Records supplied:
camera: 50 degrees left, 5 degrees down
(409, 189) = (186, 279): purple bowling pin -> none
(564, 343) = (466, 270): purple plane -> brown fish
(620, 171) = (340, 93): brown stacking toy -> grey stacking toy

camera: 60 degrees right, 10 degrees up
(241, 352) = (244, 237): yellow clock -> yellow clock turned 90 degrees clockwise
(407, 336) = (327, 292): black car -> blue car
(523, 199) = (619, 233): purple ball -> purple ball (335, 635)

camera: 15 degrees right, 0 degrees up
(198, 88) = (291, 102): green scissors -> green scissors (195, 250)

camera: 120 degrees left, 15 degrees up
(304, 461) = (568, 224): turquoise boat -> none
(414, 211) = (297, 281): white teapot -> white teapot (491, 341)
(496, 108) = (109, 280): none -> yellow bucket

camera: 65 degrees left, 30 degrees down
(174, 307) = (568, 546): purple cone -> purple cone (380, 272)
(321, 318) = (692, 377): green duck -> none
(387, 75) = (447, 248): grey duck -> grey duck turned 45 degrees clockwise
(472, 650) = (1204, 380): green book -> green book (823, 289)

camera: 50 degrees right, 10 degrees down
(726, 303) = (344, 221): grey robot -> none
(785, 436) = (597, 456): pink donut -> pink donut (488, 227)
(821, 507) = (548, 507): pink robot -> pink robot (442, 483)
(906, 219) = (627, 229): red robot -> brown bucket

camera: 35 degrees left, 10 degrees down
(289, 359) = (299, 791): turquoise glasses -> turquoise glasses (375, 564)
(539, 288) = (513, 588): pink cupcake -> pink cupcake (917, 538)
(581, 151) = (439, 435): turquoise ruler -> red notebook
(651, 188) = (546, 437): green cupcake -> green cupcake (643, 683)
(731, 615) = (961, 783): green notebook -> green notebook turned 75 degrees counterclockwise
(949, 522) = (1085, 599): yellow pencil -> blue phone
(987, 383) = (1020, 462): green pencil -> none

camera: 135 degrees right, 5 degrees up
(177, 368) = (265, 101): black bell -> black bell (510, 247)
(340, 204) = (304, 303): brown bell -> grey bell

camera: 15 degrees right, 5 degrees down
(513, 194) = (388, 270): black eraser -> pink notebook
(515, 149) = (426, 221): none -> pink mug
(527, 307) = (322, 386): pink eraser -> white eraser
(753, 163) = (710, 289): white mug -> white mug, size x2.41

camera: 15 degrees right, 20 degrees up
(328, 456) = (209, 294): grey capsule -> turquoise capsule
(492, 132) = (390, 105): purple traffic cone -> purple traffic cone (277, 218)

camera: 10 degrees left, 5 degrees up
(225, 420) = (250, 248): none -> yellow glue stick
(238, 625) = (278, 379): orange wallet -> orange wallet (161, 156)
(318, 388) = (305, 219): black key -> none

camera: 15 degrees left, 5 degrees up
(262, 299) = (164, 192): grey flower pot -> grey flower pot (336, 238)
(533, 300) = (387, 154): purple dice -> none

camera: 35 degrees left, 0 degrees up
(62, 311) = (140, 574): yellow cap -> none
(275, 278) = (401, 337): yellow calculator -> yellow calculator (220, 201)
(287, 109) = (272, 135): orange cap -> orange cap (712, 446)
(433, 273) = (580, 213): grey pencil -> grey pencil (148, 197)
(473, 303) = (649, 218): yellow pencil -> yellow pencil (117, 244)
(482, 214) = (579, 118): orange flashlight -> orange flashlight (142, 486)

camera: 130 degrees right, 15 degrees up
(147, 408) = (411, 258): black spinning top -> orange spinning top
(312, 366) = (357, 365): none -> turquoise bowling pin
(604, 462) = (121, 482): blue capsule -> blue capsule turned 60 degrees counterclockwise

Task prompt:
Please transcribe only the lines in the records above running from the line that has "(414, 211) = (297, 281): white" through the line that has "camera: 35 degrees left, 10 degrees down", both included, exactly as they appear.

Exercise answer:
(414, 211) = (297, 281): white teapot -> white teapot (491, 341)
(496, 108) = (109, 280): none -> yellow bucket

camera: 65 degrees left, 30 degrees down
(174, 307) = (568, 546): purple cone -> purple cone (380, 272)
(321, 318) = (692, 377): green duck -> none
(387, 75) = (447, 248): grey duck -> grey duck turned 45 degrees clockwise
(472, 650) = (1204, 380): green book -> green book (823, 289)

camera: 50 degrees right, 10 degrees down
(726, 303) = (344, 221): grey robot -> none
(785, 436) = (597, 456): pink donut -> pink donut (488, 227)
(821, 507) = (548, 507): pink robot -> pink robot (442, 483)
(906, 219) = (627, 229): red robot -> brown bucket

camera: 35 degrees left, 10 degrees down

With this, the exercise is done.